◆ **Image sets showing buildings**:

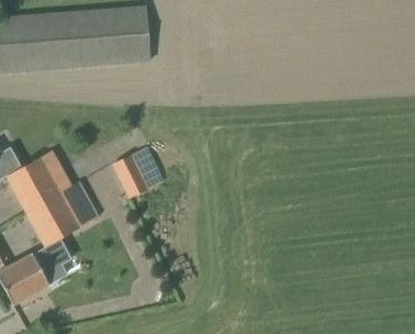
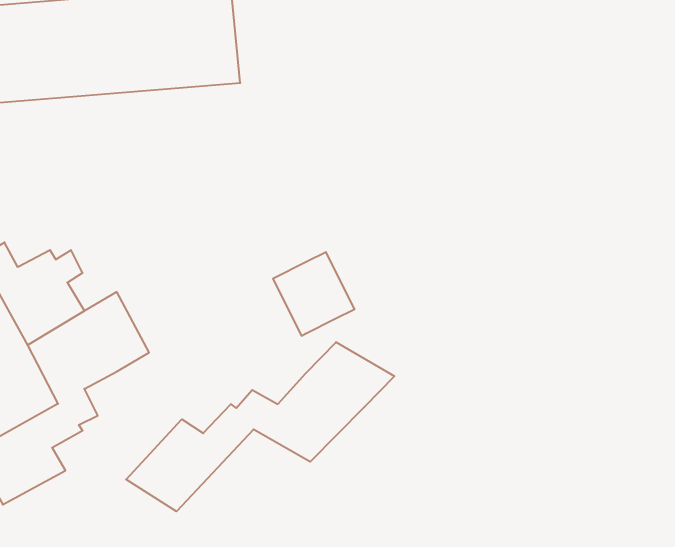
building: [112,149,159,198] -> [273,252,355,336]
building: none -> [126,342,394,511]

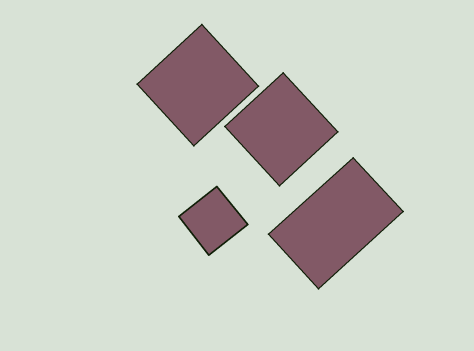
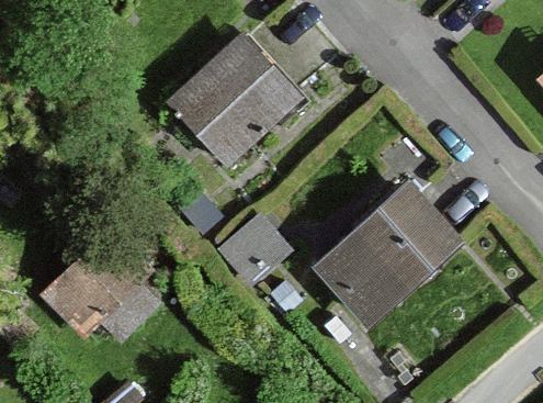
building: [225,73,338,186] -> none
building: none -> [38,236,161,357]

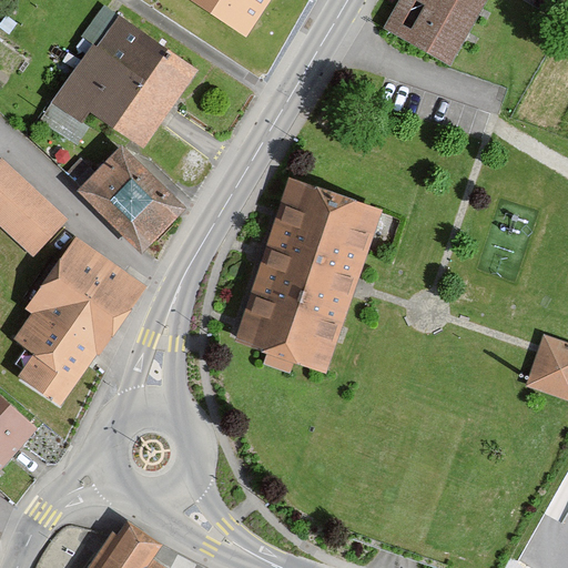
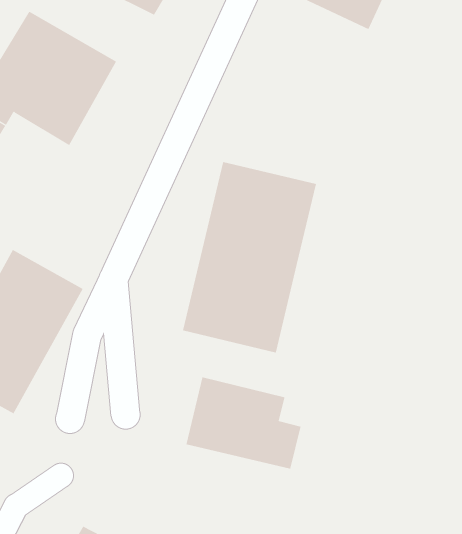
building: [80,150,185,252] -> none
building: none -> [186,377,301,470]

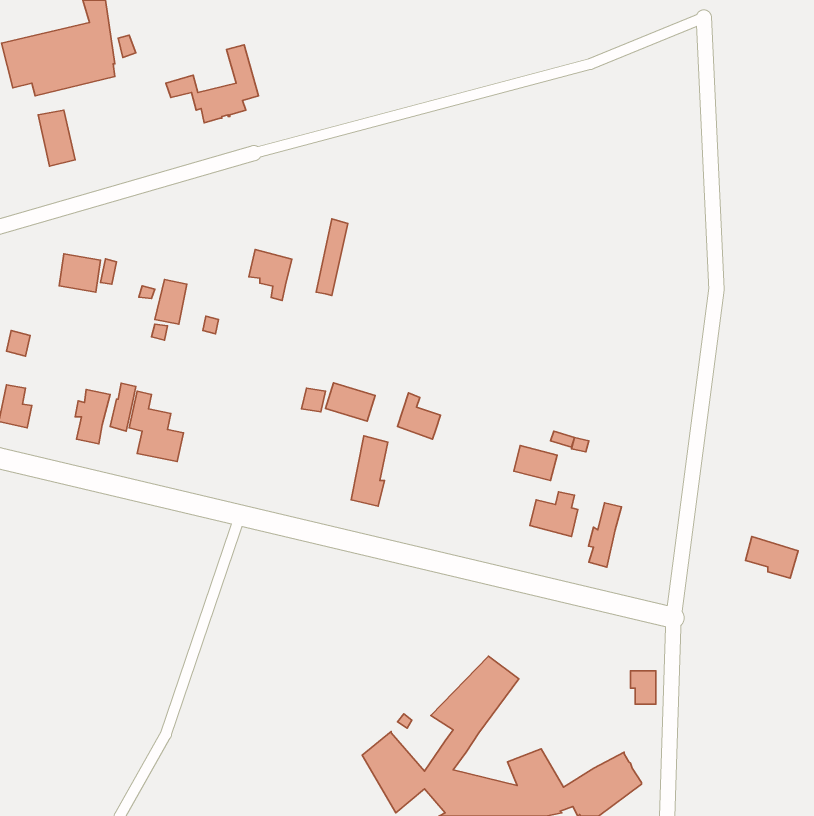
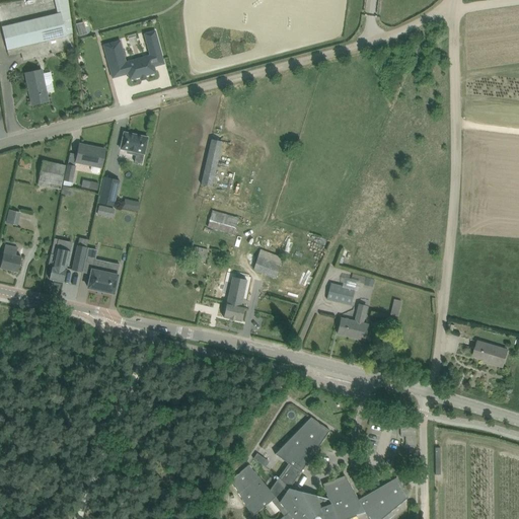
building: none -> [75,144,104,166]
building: [249,250,292,301] -> [120,132,147,164]
building: [326,383,375,421] -> [207,210,238,234]
building: [589,503,621,567] -> none

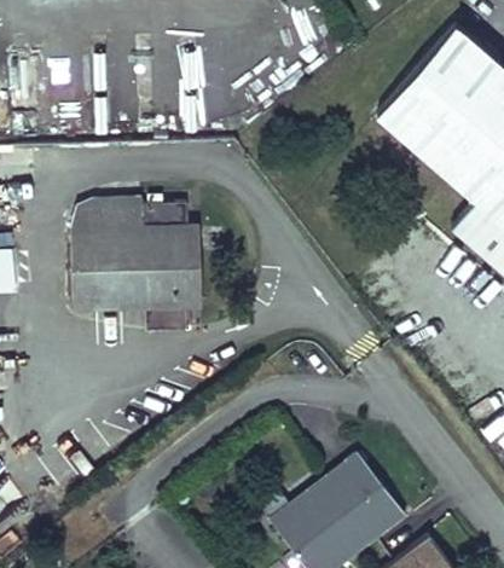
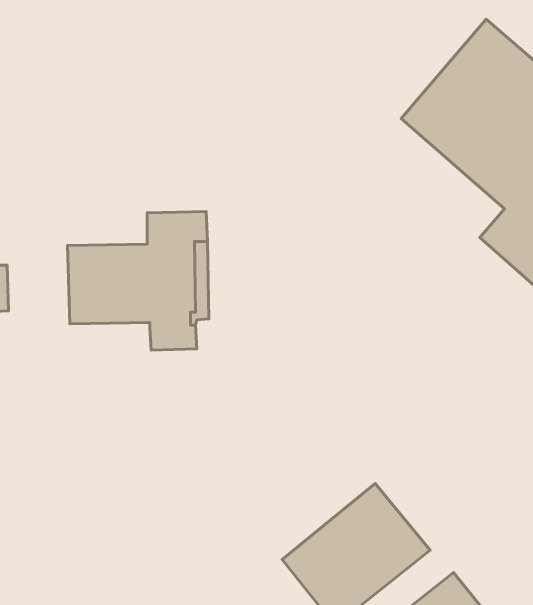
building: [69,198,143,233] -> none

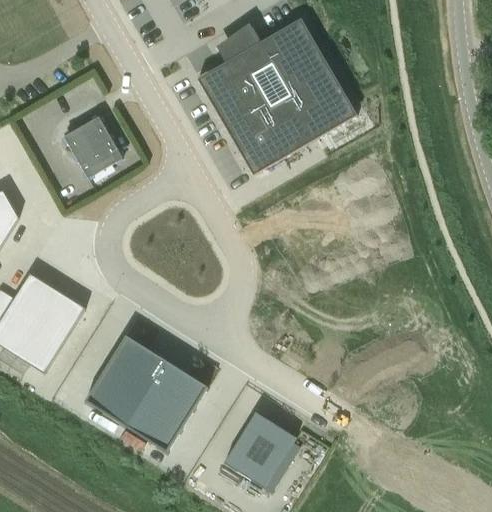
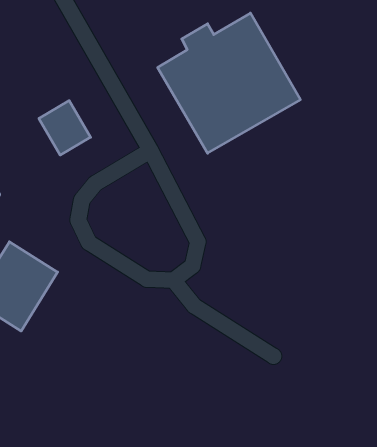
building: [84,334,206,451] -> none
building: [222,411,295,487] -> none

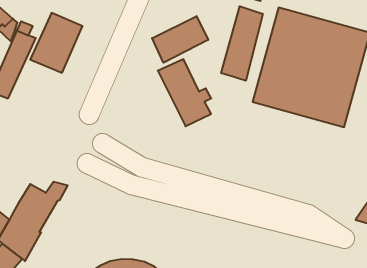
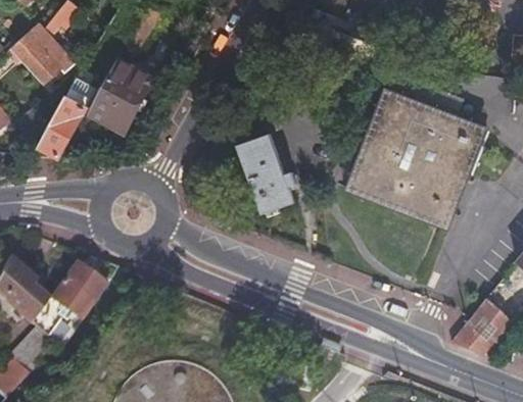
building: [221,6,263,81] -> none
building: [152,16,208,63] -> none

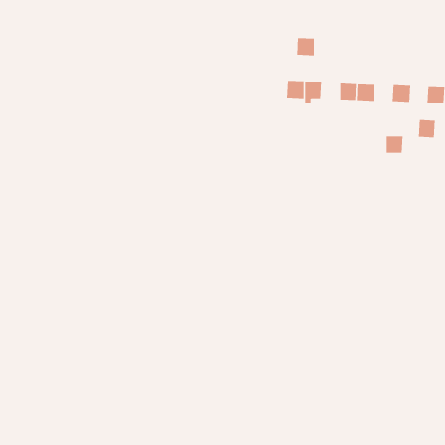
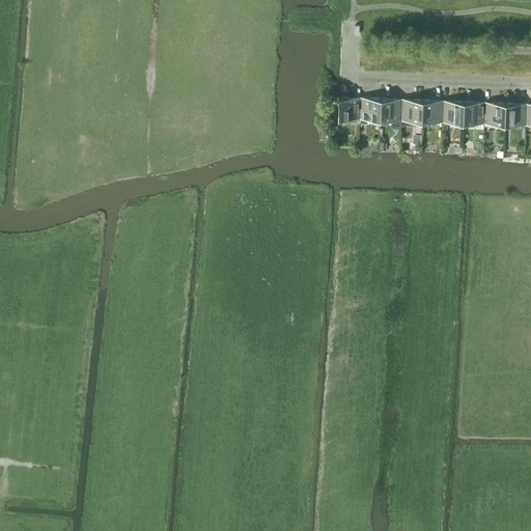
building: [296,38,315,56] -> [384,101,406,122]
building: [418,119,435,138] -> [488,105,509,127]
building: [386,136,403,153] -> [447,104,468,124]

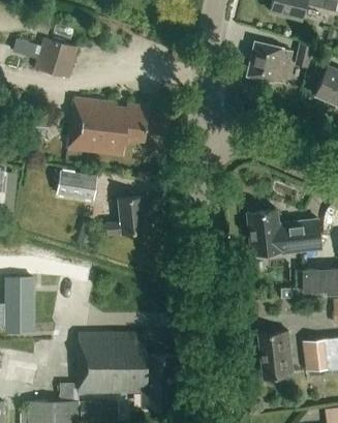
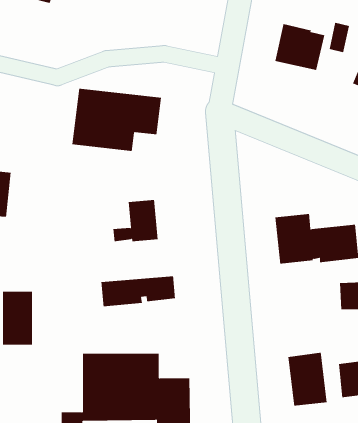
building: [34,38,75,77] -> none
building: [54,170,97,201] -> none
building: none -> [101,275,176,307]

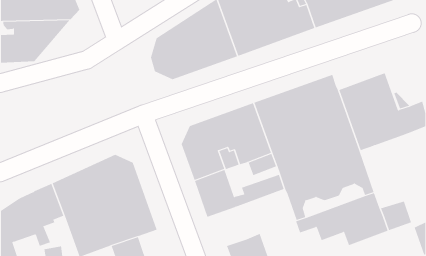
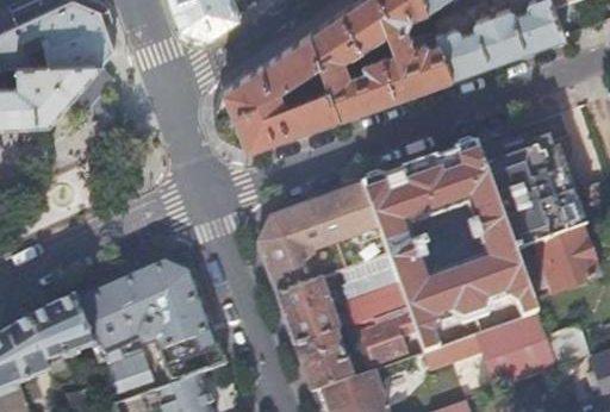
building: none -> [535,229,597,293]
building: none -> [361,314,416,366]
building: none -> [295,333,351,393]

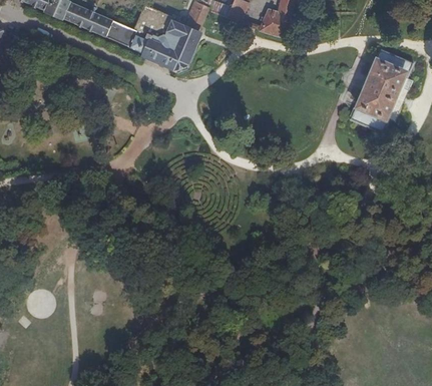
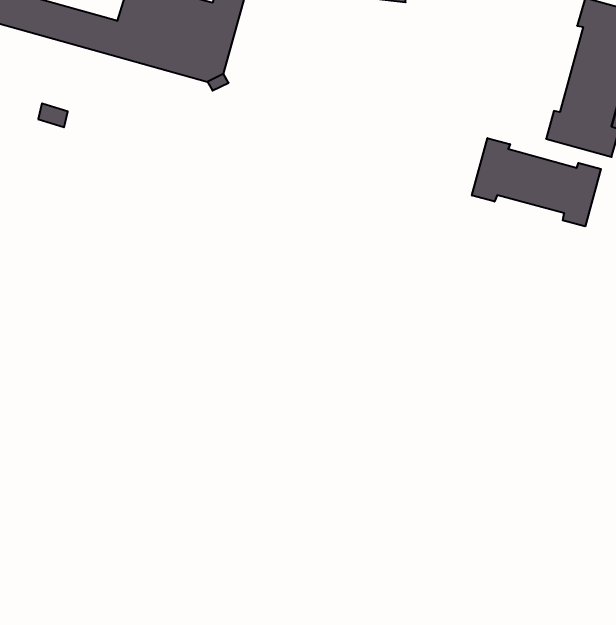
building: none -> [472,138,601,226]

◆ **WORK TO BE COMPLETED**: Each line from the top of the records through the one containing "building: [589,503,621,567] -> none" needs to be transcribed exactly, without pictures.

◆ **PROBLEM SOLUTION**:
building: [112,149,159,198] -> [273,252,355,336]
building: none -> [126,342,394,511]

building: [225,73,338,186] -> none
building: none -> [38,236,161,357]

building: [80,150,185,252] -> none
building: none -> [186,377,301,470]

building: none -> [75,144,104,166]
building: [249,250,292,301] -> [120,132,147,164]
building: [326,383,375,421] -> [207,210,238,234]
building: [589,503,621,567] -> none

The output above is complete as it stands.